I would like the records restated word for word, without the pictures.

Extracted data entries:
----------

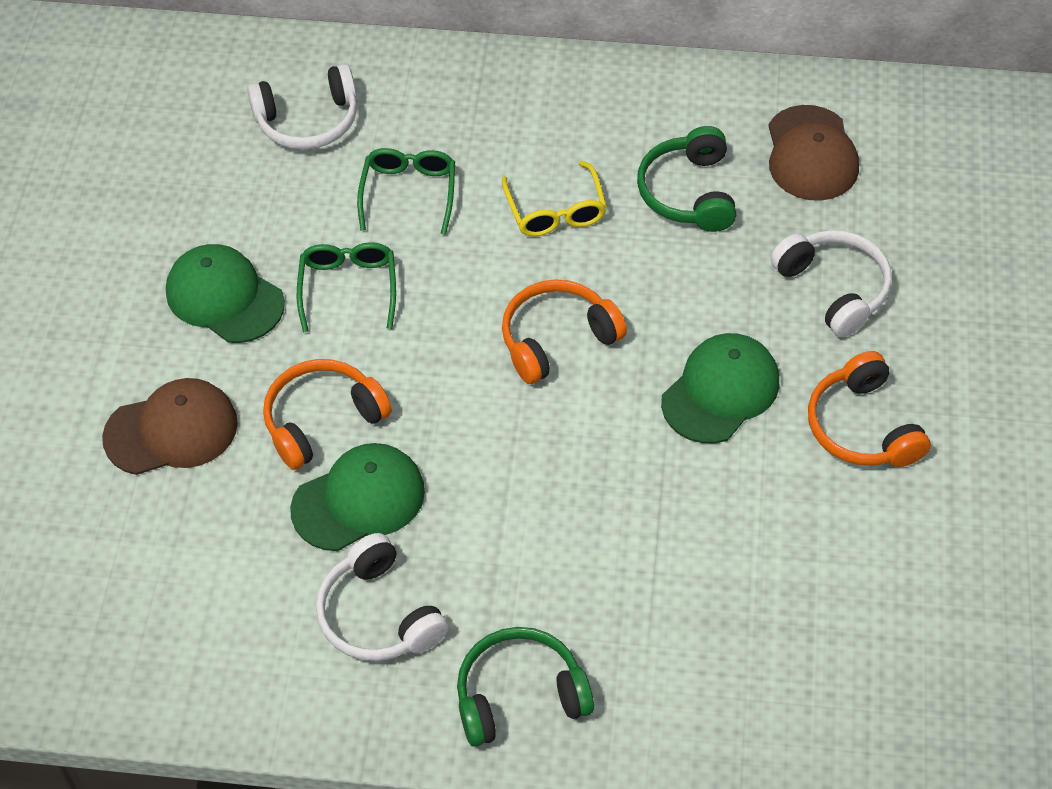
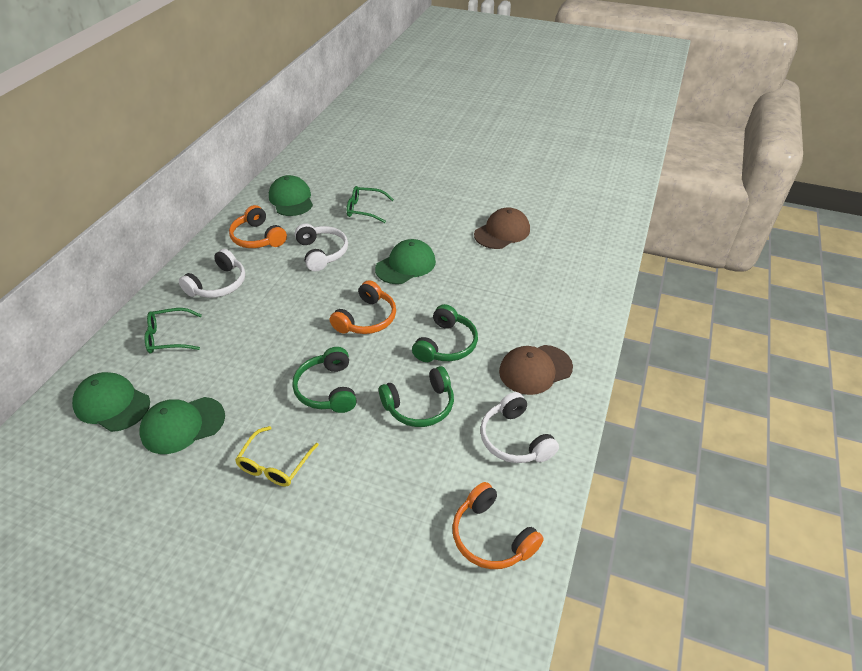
green cap: [166,244,285,343] [290,443,425,551] [661,333,779,443] = 3 -> [72,372,150,432] [139,397,225,454] [269,175,313,216] [375,239,436,284] = 4
green headphones: [457,627,594,747] [637,126,737,232] = 2 -> [292,347,357,413] [379,366,454,427] [412,304,478,362] = 3

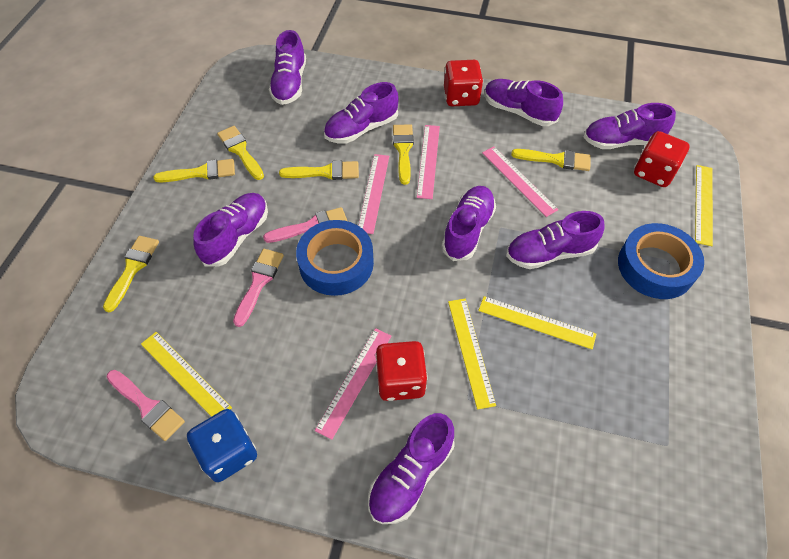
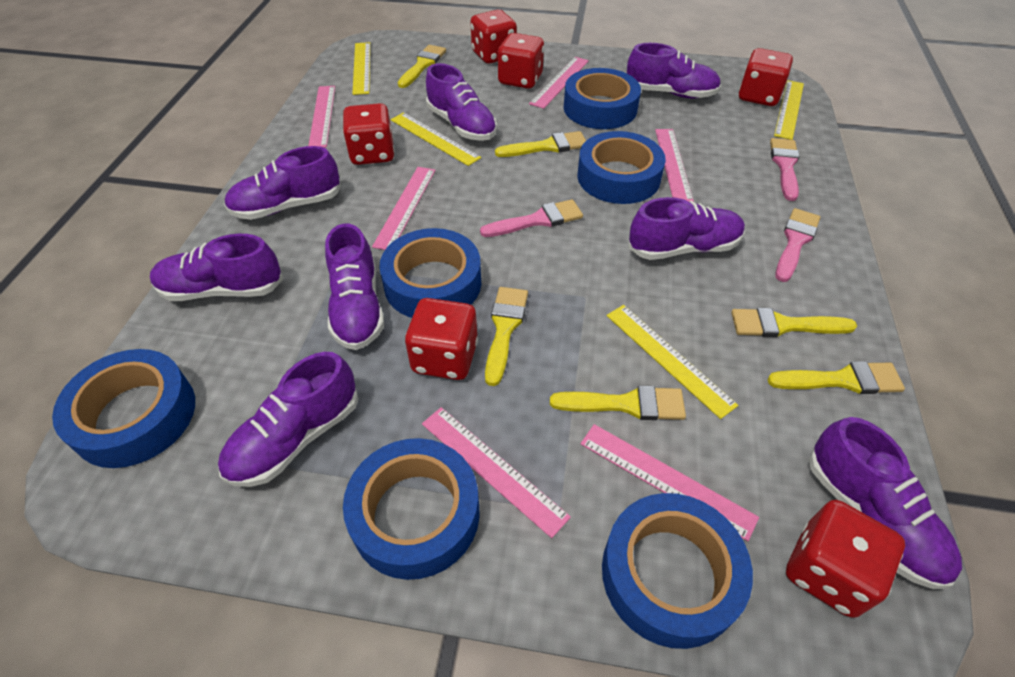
blue dice: [187,409,257,482] = 1 -> none = 0
blue tape: [296,220,374,296] [618,223,704,299] = 2 -> [52,349,195,468] [343,438,480,580] [379,228,481,318] [564,68,641,129] [577,131,666,204] [602,493,753,649] = 6
pink ruler: [315,328,391,440] [358,154,389,234] [417,125,440,199] [482,146,559,217] = 4 -> [308,86,335,148] [372,167,435,250] [422,407,571,538] [529,57,589,109] [581,424,759,541] [655,129,694,202] = 6
red dice: [375,341,428,401] [444,60,483,106] [634,131,690,187] = 3 -> [343,103,395,165] [405,298,478,380] [470,10,517,64] [498,33,544,89] [739,48,793,106] [786,500,905,618] = 6

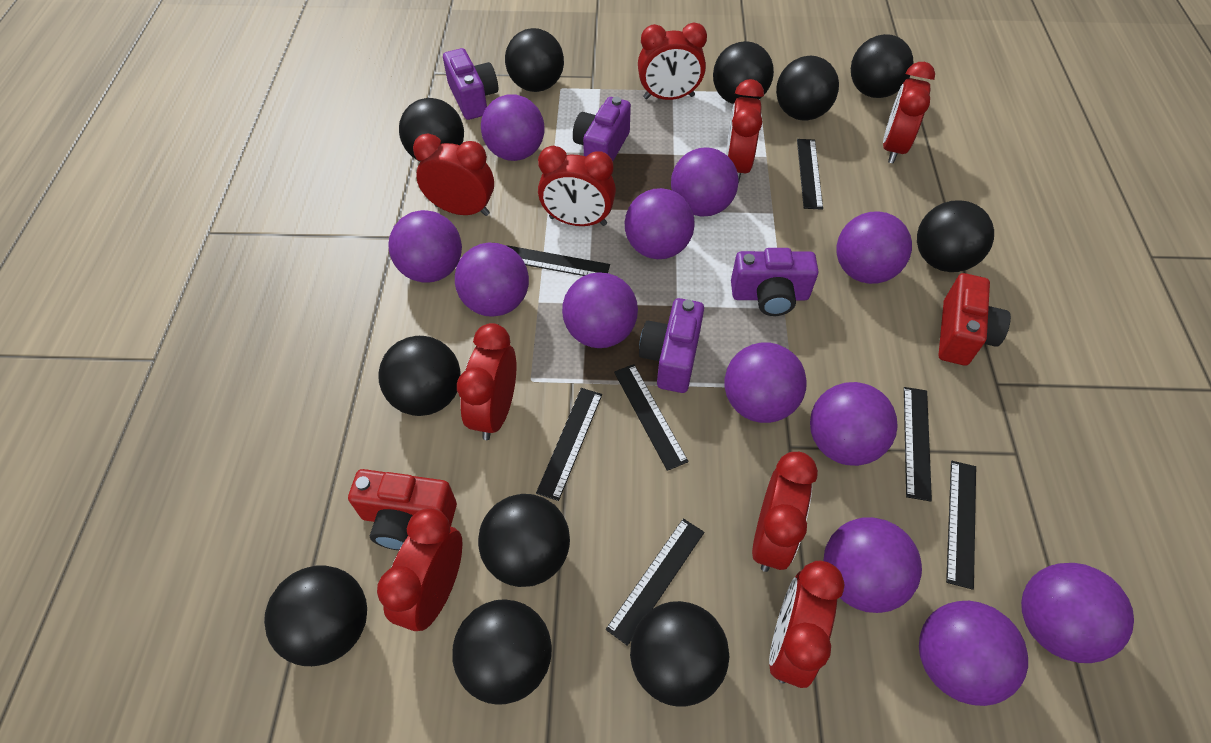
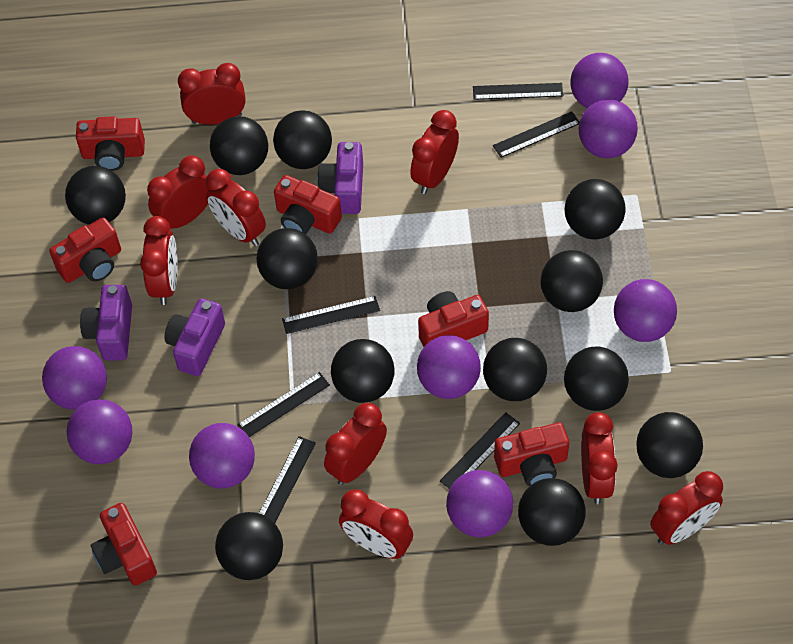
black ball: [264,566,367,666] [378,336,461,416] [399,98,464,162] [452,599,552,705] [478,494,570,587] [505,28,564,92] [630,601,730,707] [713,41,774,104] [776,56,839,121] [851,34,914,98] [917,200,994,272] = 11 -> [65,166,126,225] [210,116,268,175] [215,512,283,580] [256,228,318,289] [273,110,332,169] [331,339,395,403] [483,338,547,401] [518,478,586,546] [541,250,603,312] [564,347,629,411] [565,179,626,239] [636,412,703,478] = 12
black ruler: [507,245,610,276] [536,388,602,501] [606,518,704,646] [614,364,689,471] [797,139,823,210] [904,387,932,502] [946,461,976,590] = 7 -> [237,372,330,437] [259,436,316,523] [282,296,380,334] [440,412,520,489] [473,83,563,100] [493,111,579,158] = 6
purple ball: [389,210,462,283] [455,242,529,317] [481,95,544,161] [562,272,638,348] [625,188,695,259] [671,148,739,217] [724,343,807,423] [810,382,898,466] [823,517,922,613] [837,211,912,284] [919,601,1028,706] [1021,563,1134,663] = 12 -> [42,346,107,410] [67,399,133,464] [189,423,255,489] [417,335,481,399] [446,470,513,537] [570,53,629,108] [578,99,638,158] [614,279,677,342] = 8
purple camera: [443,48,498,120] [573,97,631,161] [639,298,704,393] [731,248,818,316] = 4 -> [80,285,132,361] [165,298,225,376] [317,142,363,214] = 3
red camera: [348,469,457,550] [938,273,1011,366] = 2 -> [49,217,121,283] [76,116,145,171] [91,503,157,585] [274,175,342,234] [418,291,489,347] [494,422,569,486] = 6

----------

» **The completed task**:
green cap: [166,244,285,343] [290,443,425,551] [661,333,779,443] = 3 -> [72,372,150,432] [139,397,225,454] [269,175,313,216] [375,239,436,284] = 4
green headphones: [457,627,594,747] [637,126,737,232] = 2 -> [292,347,357,413] [379,366,454,427] [412,304,478,362] = 3

blue dice: [187,409,257,482] = 1 -> none = 0
blue tape: [296,220,374,296] [618,223,704,299] = 2 -> [52,349,195,468] [343,438,480,580] [379,228,481,318] [564,68,641,129] [577,131,666,204] [602,493,753,649] = 6
pink ruler: [315,328,391,440] [358,154,389,234] [417,125,440,199] [482,146,559,217] = 4 -> [308,86,335,148] [372,167,435,250] [422,407,571,538] [529,57,589,109] [581,424,759,541] [655,129,694,202] = 6
red dice: [375,341,428,401] [444,60,483,106] [634,131,690,187] = 3 -> [343,103,395,165] [405,298,478,380] [470,10,517,64] [498,33,544,89] [739,48,793,106] [786,500,905,618] = 6

black ball: [264,566,367,666] [378,336,461,416] [399,98,464,162] [452,599,552,705] [478,494,570,587] [505,28,564,92] [630,601,730,707] [713,41,774,104] [776,56,839,121] [851,34,914,98] [917,200,994,272] = 11 -> [65,166,126,225] [210,116,268,175] [215,512,283,580] [256,228,318,289] [273,110,332,169] [331,339,395,403] [483,338,547,401] [518,478,586,546] [541,250,603,312] [564,347,629,411] [565,179,626,239] [636,412,703,478] = 12
black ruler: [507,245,610,276] [536,388,602,501] [606,518,704,646] [614,364,689,471] [797,139,823,210] [904,387,932,502] [946,461,976,590] = 7 -> [237,372,330,437] [259,436,316,523] [282,296,380,334] [440,412,520,489] [473,83,563,100] [493,111,579,158] = 6
purple ball: [389,210,462,283] [455,242,529,317] [481,95,544,161] [562,272,638,348] [625,188,695,259] [671,148,739,217] [724,343,807,423] [810,382,898,466] [823,517,922,613] [837,211,912,284] [919,601,1028,706] [1021,563,1134,663] = 12 -> [42,346,107,410] [67,399,133,464] [189,423,255,489] [417,335,481,399] [446,470,513,537] [570,53,629,108] [578,99,638,158] [614,279,677,342] = 8
purple camera: [443,48,498,120] [573,97,631,161] [639,298,704,393] [731,248,818,316] = 4 -> [80,285,132,361] [165,298,225,376] [317,142,363,214] = 3
red camera: [348,469,457,550] [938,273,1011,366] = 2 -> [49,217,121,283] [76,116,145,171] [91,503,157,585] [274,175,342,234] [418,291,489,347] [494,422,569,486] = 6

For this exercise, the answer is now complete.